Problem to work on: Print every record below exactly as written.

Records shown:
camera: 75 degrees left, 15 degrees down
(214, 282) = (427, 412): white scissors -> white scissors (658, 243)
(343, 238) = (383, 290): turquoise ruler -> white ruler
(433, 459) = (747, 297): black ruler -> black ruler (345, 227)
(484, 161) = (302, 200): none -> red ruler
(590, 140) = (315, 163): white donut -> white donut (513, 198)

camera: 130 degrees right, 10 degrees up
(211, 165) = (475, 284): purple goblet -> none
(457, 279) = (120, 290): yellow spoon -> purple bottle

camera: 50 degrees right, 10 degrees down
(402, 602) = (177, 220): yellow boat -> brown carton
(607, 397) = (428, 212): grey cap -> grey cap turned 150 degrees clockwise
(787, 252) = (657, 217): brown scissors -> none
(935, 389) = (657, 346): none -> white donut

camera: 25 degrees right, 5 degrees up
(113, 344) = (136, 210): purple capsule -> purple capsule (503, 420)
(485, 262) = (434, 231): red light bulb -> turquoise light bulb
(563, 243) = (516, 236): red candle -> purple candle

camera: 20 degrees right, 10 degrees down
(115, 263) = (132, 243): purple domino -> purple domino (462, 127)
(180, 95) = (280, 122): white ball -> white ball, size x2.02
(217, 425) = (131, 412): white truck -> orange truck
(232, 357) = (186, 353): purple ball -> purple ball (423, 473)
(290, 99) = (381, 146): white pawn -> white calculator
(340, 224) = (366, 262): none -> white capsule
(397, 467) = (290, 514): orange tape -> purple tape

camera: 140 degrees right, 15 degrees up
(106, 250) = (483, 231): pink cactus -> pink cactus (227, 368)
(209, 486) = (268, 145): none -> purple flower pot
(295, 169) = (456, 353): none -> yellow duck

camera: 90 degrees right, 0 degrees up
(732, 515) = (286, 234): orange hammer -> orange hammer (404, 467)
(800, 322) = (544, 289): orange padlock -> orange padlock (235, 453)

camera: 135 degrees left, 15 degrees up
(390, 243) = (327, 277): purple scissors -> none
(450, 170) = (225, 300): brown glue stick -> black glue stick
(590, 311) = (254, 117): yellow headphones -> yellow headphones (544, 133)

Response to this exercise:
camera: 75 degrees left, 15 degrees down
(214, 282) = (427, 412): white scissors -> white scissors (658, 243)
(343, 238) = (383, 290): turquoise ruler -> white ruler
(433, 459) = (747, 297): black ruler -> black ruler (345, 227)
(484, 161) = (302, 200): none -> red ruler
(590, 140) = (315, 163): white donut -> white donut (513, 198)

camera: 130 degrees right, 10 degrees up
(211, 165) = (475, 284): purple goblet -> none
(457, 279) = (120, 290): yellow spoon -> purple bottle

camera: 50 degrees right, 10 degrees down
(402, 602) = (177, 220): yellow boat -> brown carton
(607, 397) = (428, 212): grey cap -> grey cap turned 150 degrees clockwise
(787, 252) = (657, 217): brown scissors -> none
(935, 389) = (657, 346): none -> white donut

camera: 25 degrees right, 5 degrees up
(113, 344) = (136, 210): purple capsule -> purple capsule (503, 420)
(485, 262) = (434, 231): red light bulb -> turquoise light bulb
(563, 243) = (516, 236): red candle -> purple candle

camera: 20 degrees right, 10 degrees down
(115, 263) = (132, 243): purple domino -> purple domino (462, 127)
(180, 95) = (280, 122): white ball -> white ball, size x2.02
(217, 425) = (131, 412): white truck -> orange truck
(232, 357) = (186, 353): purple ball -> purple ball (423, 473)
(290, 99) = (381, 146): white pawn -> white calculator
(340, 224) = (366, 262): none -> white capsule
(397, 467) = (290, 514): orange tape -> purple tape

camera: 140 degrees right, 15 degrees up
(106, 250) = (483, 231): pink cactus -> pink cactus (227, 368)
(209, 486) = (268, 145): none -> purple flower pot
(295, 169) = (456, 353): none -> yellow duck

camera: 90 degrees right, 0 degrees up
(732, 515) = (286, 234): orange hammer -> orange hammer (404, 467)
(800, 322) = (544, 289): orange padlock -> orange padlock (235, 453)

camera: 135 degrees left, 15 degrees up
(390, 243) = (327, 277): purple scissors -> none
(450, 170) = (225, 300): brown glue stick -> black glue stick
(590, 311) = (254, 117): yellow headphones -> yellow headphones (544, 133)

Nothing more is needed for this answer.